# Problem statement
Copy the lines verbatim, beginning with the line that contains "Segment: stroma. Return" and continuing through the end of the data, and only those lines.

_ _ _ _ _

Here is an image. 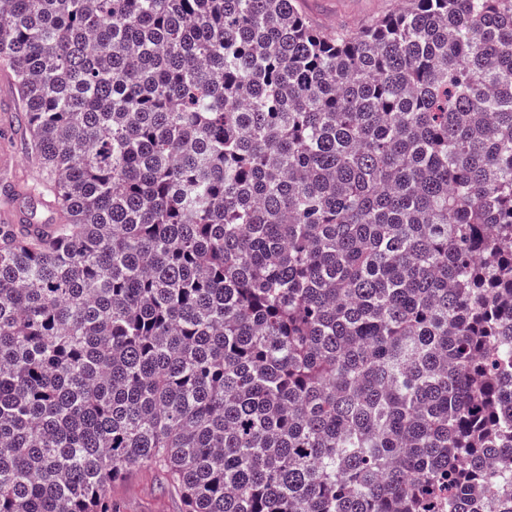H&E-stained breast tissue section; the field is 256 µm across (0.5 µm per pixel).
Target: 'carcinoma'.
I'll return each instance as SVG.
<instances>
[{
    "label": "carcinoma",
    "instance_id": "cac0c4a2",
    "mask_svg": "<svg viewBox=\"0 0 512 512\" xmlns=\"http://www.w3.org/2000/svg\"><path fill=\"white\" fill-rule=\"evenodd\" d=\"M0 65V512H512V0H0ZM302 14L323 32L358 30L365 21L390 14L400 0H298ZM6 72L0 67V126H8L13 130L17 152L14 156L12 151L2 143L0 147V167L10 168L14 166L15 158L16 164L13 168L2 172L0 170V211L25 209L29 210V205L26 199H19L14 207H6L3 203L4 194L2 193V186L4 183H9L16 188L21 189L24 183L31 182L37 176V168L28 157L27 144L17 130L16 115L21 112V107L17 105V95L15 94L12 78L8 82L3 81V76ZM112 503L119 512H181L183 504L155 469L143 467L112 484Z\"/></svg>",
    "mask_w": 512,
    "mask_h": 512
}]
</instances>
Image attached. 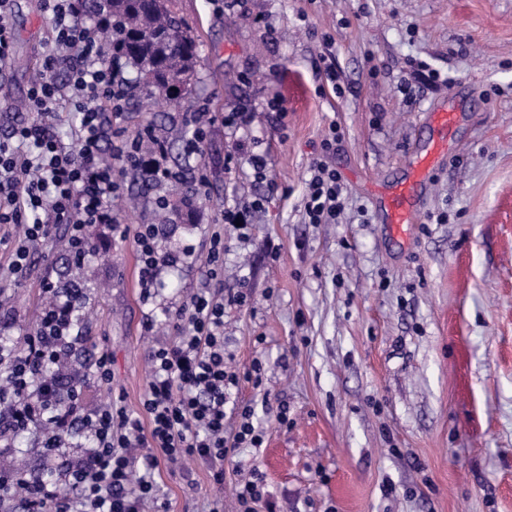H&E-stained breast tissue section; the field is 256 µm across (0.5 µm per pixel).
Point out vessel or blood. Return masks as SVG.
I'll return each instance as SVG.
<instances>
[{"mask_svg":"<svg viewBox=\"0 0 512 512\" xmlns=\"http://www.w3.org/2000/svg\"><path fill=\"white\" fill-rule=\"evenodd\" d=\"M430 119L434 133L410 161L407 175L378 192L383 221L397 235L415 221L418 203L431 176L449 152L448 131L455 125L457 114L448 107L437 106L431 109Z\"/></svg>","mask_w":512,"mask_h":512,"instance_id":"vessel-or-blood-1","label":"vessel or blood"}]
</instances>
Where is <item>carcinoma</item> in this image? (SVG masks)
<instances>
[{
    "label": "carcinoma",
    "instance_id": "cac0c4a2",
    "mask_svg": "<svg viewBox=\"0 0 512 512\" xmlns=\"http://www.w3.org/2000/svg\"><path fill=\"white\" fill-rule=\"evenodd\" d=\"M86 16L105 23L106 37L124 67L136 73L129 98L179 101L191 95L200 43L174 0H79Z\"/></svg>",
    "mask_w": 512,
    "mask_h": 512
}]
</instances>
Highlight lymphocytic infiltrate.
<instances>
[{"instance_id": "f902f5d3", "label": "lymphocytic infiltrate", "mask_w": 512, "mask_h": 512, "mask_svg": "<svg viewBox=\"0 0 512 512\" xmlns=\"http://www.w3.org/2000/svg\"><path fill=\"white\" fill-rule=\"evenodd\" d=\"M49 24L41 47L40 81L30 89L28 117L0 139V224L20 228L18 238L0 235L9 246L0 273L20 280L33 247L64 235L71 256L83 257L93 229L114 223L111 200L127 171L146 169L154 182L167 184L181 174L168 166L166 143L146 129L153 156L113 134L127 94L118 80L120 62L112 55L95 21L81 16L75 0H36ZM78 115L71 144L56 136L52 118ZM242 115L221 116L199 107L184 115L193 133L185 151L202 154L215 123L232 127ZM305 214L309 223H336L342 212V188L334 168L322 158L310 167ZM160 227L137 225L133 242L143 299L160 284L163 268L177 267L179 255L162 251ZM207 287L197 289L169 318L173 338L151 348V377L141 413L121 401L85 413L83 387L88 380L109 381L112 357L99 352L86 370L51 380L40 374L48 364L70 357L79 336L77 313L83 292L44 280L45 296L35 328L22 341L0 339V366L8 375L0 386V444L37 430L46 454L67 452L65 469L55 476L0 473V501L17 502L20 512H143L156 500L154 471L166 464L182 469L186 459L205 464L215 486L224 484V462L236 449L258 448L263 435L253 424L250 404L240 401V376L224 359V306L244 305L247 294L224 292V232L212 233L205 260ZM139 451L143 472L133 476L130 455Z\"/></svg>"}]
</instances>
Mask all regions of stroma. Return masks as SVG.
<instances>
[{"mask_svg": "<svg viewBox=\"0 0 512 512\" xmlns=\"http://www.w3.org/2000/svg\"><path fill=\"white\" fill-rule=\"evenodd\" d=\"M176 10L200 43L193 104L253 117L235 135L214 125L200 158L184 154L182 109L153 117L187 178L162 190L178 210L162 246L190 257L163 273L153 305L141 302L120 229L153 223L161 190L128 174L112 199L119 227L96 231L83 266L69 268L59 239L20 285L0 286V336L34 328L43 278L73 279L86 357L112 355L111 381L85 390L88 408L120 397L140 412L147 354L170 338L165 310L203 287L225 200L266 196L249 241L224 237V291L252 293L224 307L226 351L239 373L262 364L261 386L242 382L239 398L264 432L224 464L226 512L255 468L269 491L258 512H512V0H238L224 11L176 0ZM11 17L17 65L0 89L21 118L48 24L35 0H13ZM329 52L334 85L317 75ZM432 70L447 83L429 82ZM453 94L462 113L448 161L416 223L392 235L374 195L405 176L430 135L425 112ZM253 154L266 156L276 193L255 179ZM321 156L343 188L336 224L305 219ZM202 161L211 187L194 196ZM155 480L168 512H203L213 494L196 460L159 466Z\"/></svg>", "mask_w": 512, "mask_h": 512, "instance_id": "stroma-1", "label": "stroma"}]
</instances>
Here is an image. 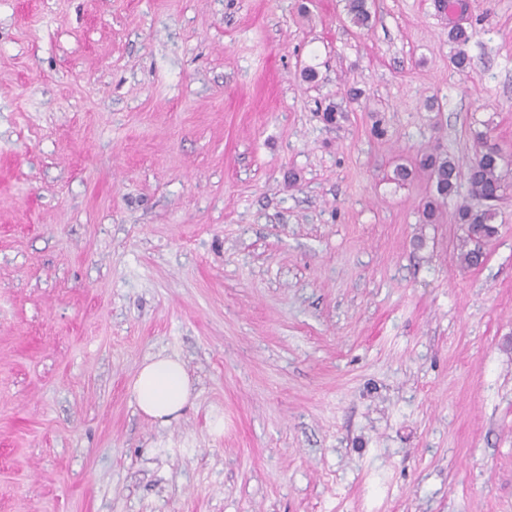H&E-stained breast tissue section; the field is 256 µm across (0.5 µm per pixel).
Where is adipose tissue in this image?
I'll use <instances>...</instances> for the list:
<instances>
[{"label": "adipose tissue", "instance_id": "1", "mask_svg": "<svg viewBox=\"0 0 512 512\" xmlns=\"http://www.w3.org/2000/svg\"><path fill=\"white\" fill-rule=\"evenodd\" d=\"M131 397L145 416L167 423L193 403V388L182 361L171 355L146 358L131 384Z\"/></svg>", "mask_w": 512, "mask_h": 512}]
</instances>
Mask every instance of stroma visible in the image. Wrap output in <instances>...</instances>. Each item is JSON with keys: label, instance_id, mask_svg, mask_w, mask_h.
Masks as SVG:
<instances>
[{"label": "stroma", "instance_id": "35a3bbf8", "mask_svg": "<svg viewBox=\"0 0 512 512\" xmlns=\"http://www.w3.org/2000/svg\"><path fill=\"white\" fill-rule=\"evenodd\" d=\"M467 2L460 74L443 0H0V512H512V0ZM481 134L466 268L467 184L427 224L393 170ZM472 36L473 31L467 27L453 24L448 28V38L458 47L450 62L458 72H465L470 67V58L463 47L466 46ZM504 157L500 149L486 141L467 168L469 196L474 203L459 207L457 221L464 230L459 261L466 267L480 264L482 246L496 234L497 211L491 202L497 201L505 189ZM472 244L473 248H468ZM130 391L138 410L160 423L178 418L194 399V390L182 361L171 355L146 358Z\"/></svg>", "mask_w": 512, "mask_h": 512}]
</instances>
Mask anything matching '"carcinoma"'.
Returning a JSON list of instances; mask_svg holds the SVG:
<instances>
[{
  "instance_id": "carcinoma-1",
  "label": "carcinoma",
  "mask_w": 512,
  "mask_h": 512,
  "mask_svg": "<svg viewBox=\"0 0 512 512\" xmlns=\"http://www.w3.org/2000/svg\"><path fill=\"white\" fill-rule=\"evenodd\" d=\"M348 13L354 24L365 27L369 22L366 0H348ZM473 31L454 24L448 28V38L458 50L451 58V65L459 72L470 67V58L464 46L470 41ZM504 157L500 149L492 144L481 142L476 157L467 168V183L471 202L463 204L457 212V221L464 230L459 261L466 267L480 264L482 246L496 234L497 211L493 202L497 201L505 189ZM428 173L431 182V195L423 207V218L427 223L436 221L439 204L457 192L461 175L459 164L451 157L421 151L414 160V169Z\"/></svg>"
}]
</instances>
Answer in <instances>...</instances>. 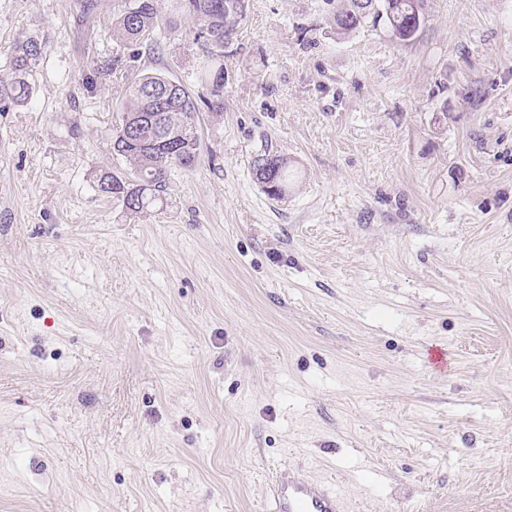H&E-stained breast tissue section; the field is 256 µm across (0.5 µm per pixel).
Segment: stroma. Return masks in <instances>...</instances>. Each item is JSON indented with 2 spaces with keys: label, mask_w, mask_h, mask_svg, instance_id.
Listing matches in <instances>:
<instances>
[{
  "label": "stroma",
  "mask_w": 512,
  "mask_h": 512,
  "mask_svg": "<svg viewBox=\"0 0 512 512\" xmlns=\"http://www.w3.org/2000/svg\"><path fill=\"white\" fill-rule=\"evenodd\" d=\"M83 3L0 0V76L44 46L0 101V512H264L280 465L348 512H512V0H423L405 42L246 0L224 112L140 217L97 189L109 131L143 73L209 95L201 24L159 0L123 46L125 0ZM115 23L117 38L129 46H142L159 24L158 0H130ZM43 51V44L34 38L19 42L15 46L9 75L6 79L0 78V100L20 102L28 97L29 77ZM123 59L118 54L89 62L82 72V80L90 90H95L122 70ZM264 157L268 170L259 172L254 165L255 157ZM251 172L255 180L262 185L264 190L272 197H282L285 195L290 172L288 170V160L278 155L270 154L266 149L256 153L250 164Z\"/></svg>",
  "instance_id": "obj_1"
}]
</instances>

_ _ _ _ _

# Expected answer
Segment: stroma. Return masks in <instances>...</instances>. Each item is JSON indented with 2 spaces with keys: label, mask_w, mask_h, mask_svg, instance_id.
Listing matches in <instances>:
<instances>
[{
  "label": "stroma",
  "mask_w": 512,
  "mask_h": 512,
  "mask_svg": "<svg viewBox=\"0 0 512 512\" xmlns=\"http://www.w3.org/2000/svg\"><path fill=\"white\" fill-rule=\"evenodd\" d=\"M83 3L0 0V76L44 46L0 101V512H264L280 465L348 512H512V0H423L405 42L246 0L224 112L140 217L97 189L109 131L143 73L209 95L201 24L159 0L123 46L125 0ZM115 23L117 38L129 46H142L159 24L158 0H130ZM43 51V44L34 38L19 42L15 46L9 75L6 79L0 78V100L20 102L28 97L29 77ZM123 59L118 54L89 62L82 72V80L90 90H95L122 70ZM264 157L268 170L259 172L254 165L255 157ZM251 172L255 180L262 185L264 190L272 197H282L285 195L290 172L288 170V160L278 155L270 154L266 149L256 153L250 164Z\"/></svg>",
  "instance_id": "obj_1"
}]
</instances>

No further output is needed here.